EXERCISE PROMPT » Check each line of the listing for the word "brown" and report the ones that have it.

COLLECTED DATA »

_ _ _ _

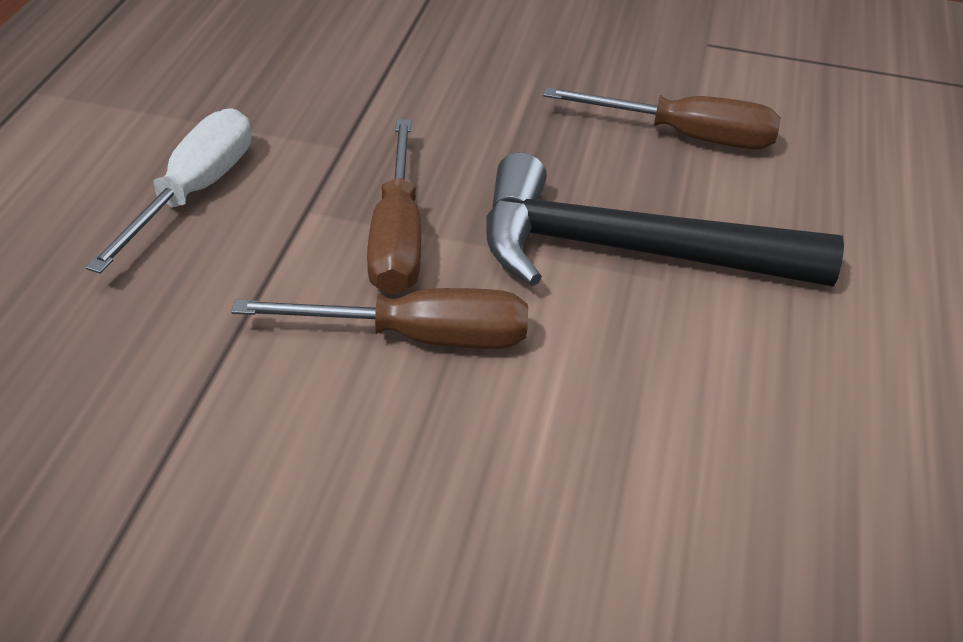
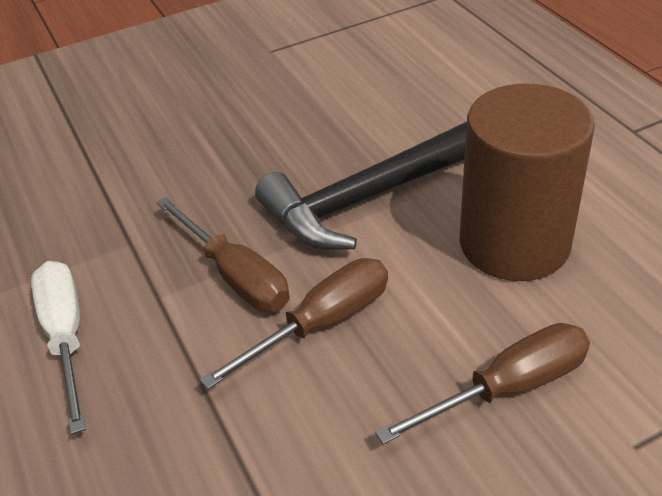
camera: 35 degrees left, 0 degrees up
brown screwdriver [543,87,781,149] -> brown screwdriver moved to [375,323,590,444]
none -> brown cylinder [460,84,595,281]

_ _ _ _

ANSWER TO THIS PROBLEM »
brown screwdriver [543,87,781,149] -> brown screwdriver moved to [375,323,590,444]
none -> brown cylinder [460,84,595,281]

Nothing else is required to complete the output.